▸ Extracted entries:
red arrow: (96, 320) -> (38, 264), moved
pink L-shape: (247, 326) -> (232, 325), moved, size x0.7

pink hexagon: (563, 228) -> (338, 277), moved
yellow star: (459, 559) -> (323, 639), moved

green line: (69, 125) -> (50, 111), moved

...

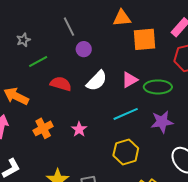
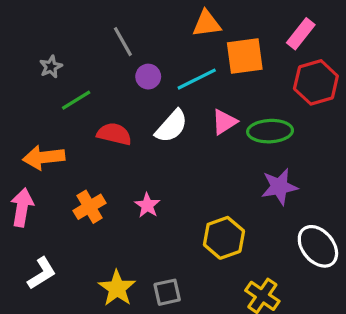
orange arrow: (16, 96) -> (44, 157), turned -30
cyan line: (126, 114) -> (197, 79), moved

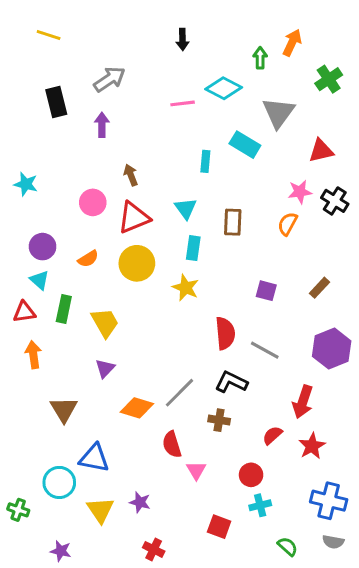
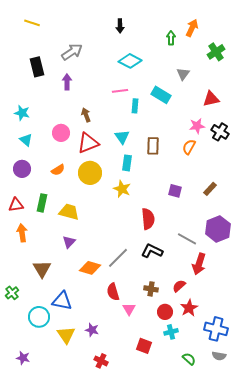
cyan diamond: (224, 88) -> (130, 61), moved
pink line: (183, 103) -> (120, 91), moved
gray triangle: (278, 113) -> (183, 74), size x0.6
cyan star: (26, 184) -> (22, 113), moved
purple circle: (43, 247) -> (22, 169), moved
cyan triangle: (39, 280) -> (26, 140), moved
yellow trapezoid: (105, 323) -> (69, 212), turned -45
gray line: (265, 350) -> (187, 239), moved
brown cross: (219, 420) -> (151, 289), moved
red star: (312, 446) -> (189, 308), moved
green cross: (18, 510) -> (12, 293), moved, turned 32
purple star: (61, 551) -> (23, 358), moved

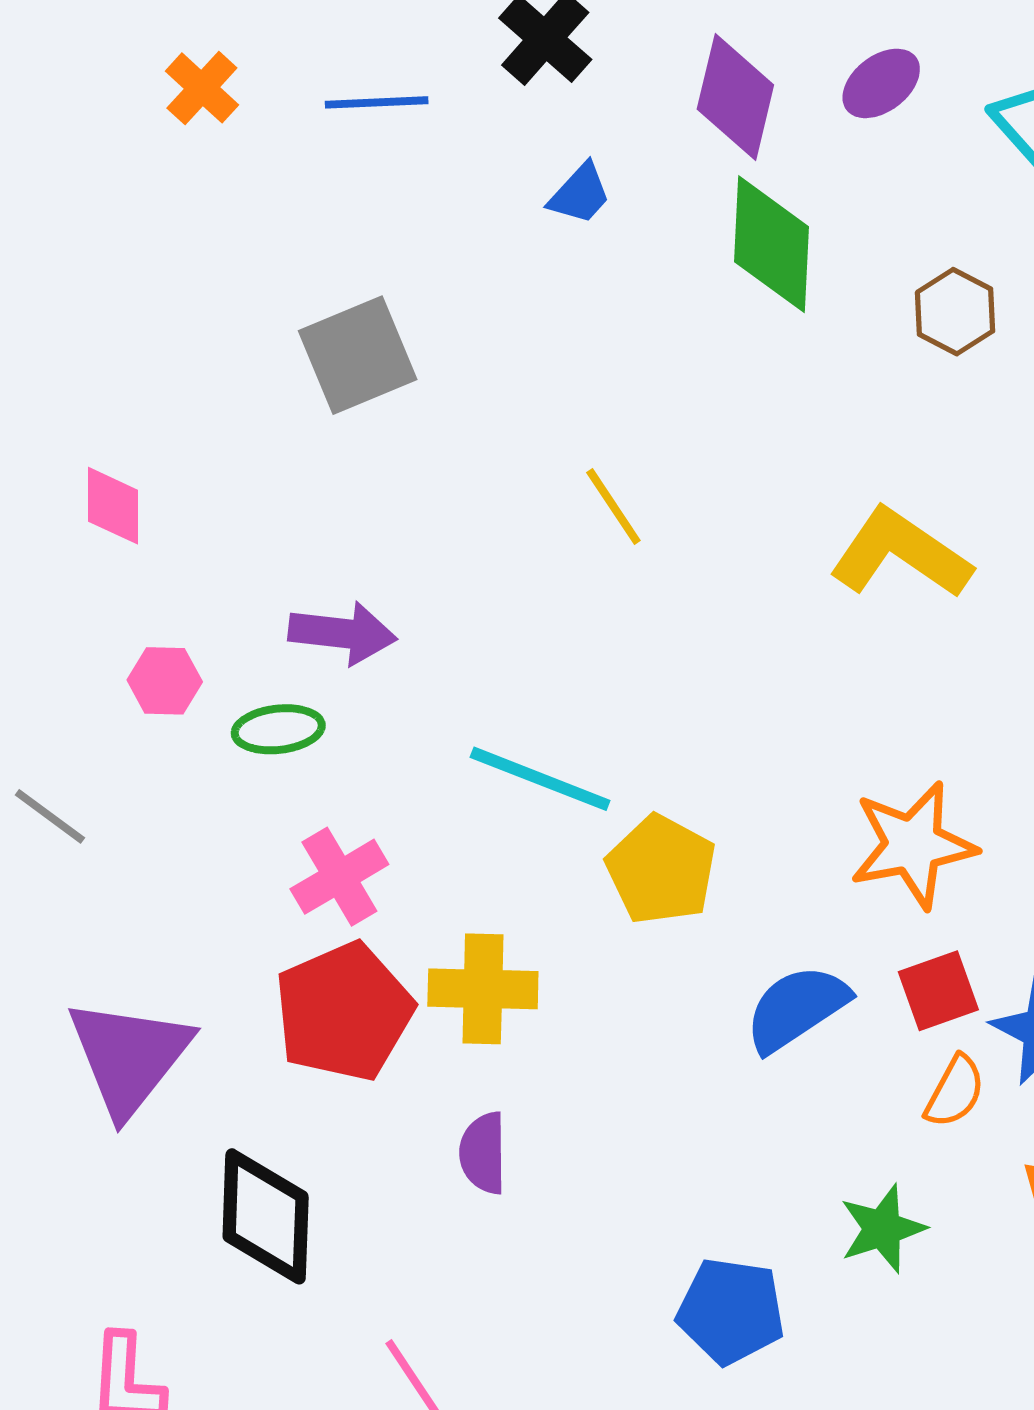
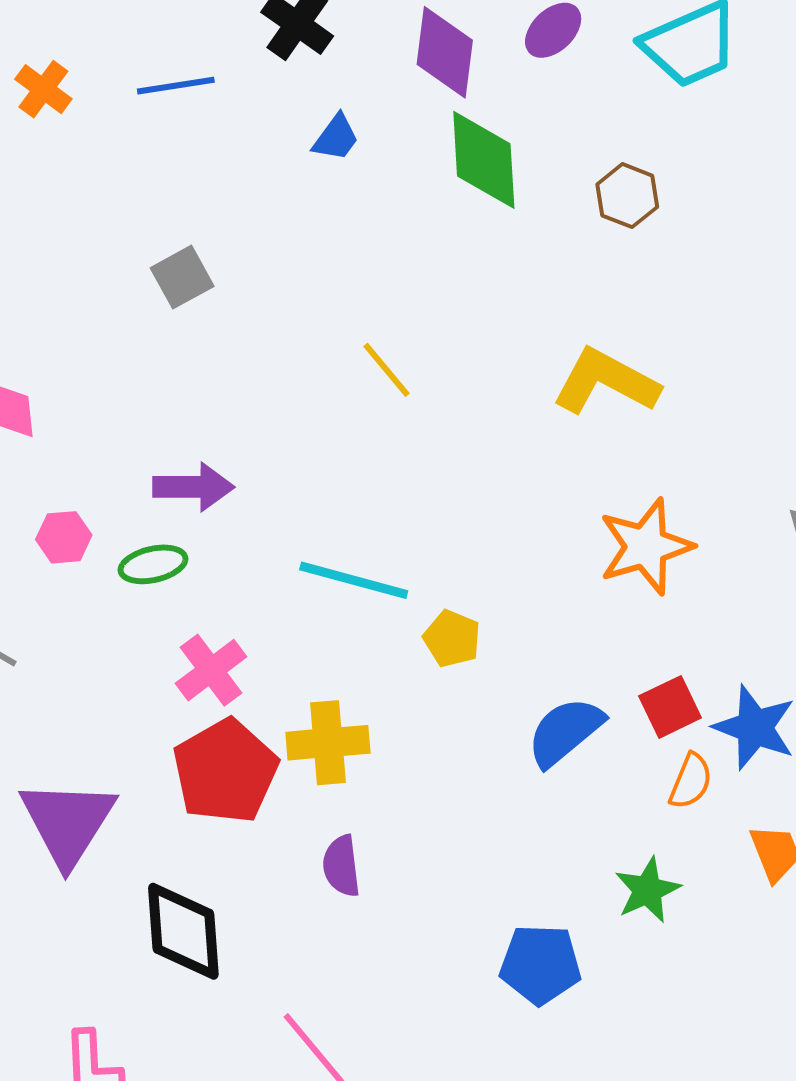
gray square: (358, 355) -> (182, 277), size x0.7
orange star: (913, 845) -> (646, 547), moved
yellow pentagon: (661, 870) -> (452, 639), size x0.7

▸ Directions:
Lines wanted from the listing above: the line with "pink L-shape: (247, 326)" up to and including the line with "green line: (69, 125) -> (50, 111), moved". Please write them out exactly, adding nothing else.

▸ Task response:
pink L-shape: (247, 326) -> (232, 325), moved, size x0.7

pink hexagon: (563, 228) -> (338, 277), moved
yellow star: (459, 559) -> (323, 639), moved

green line: (69, 125) -> (50, 111), moved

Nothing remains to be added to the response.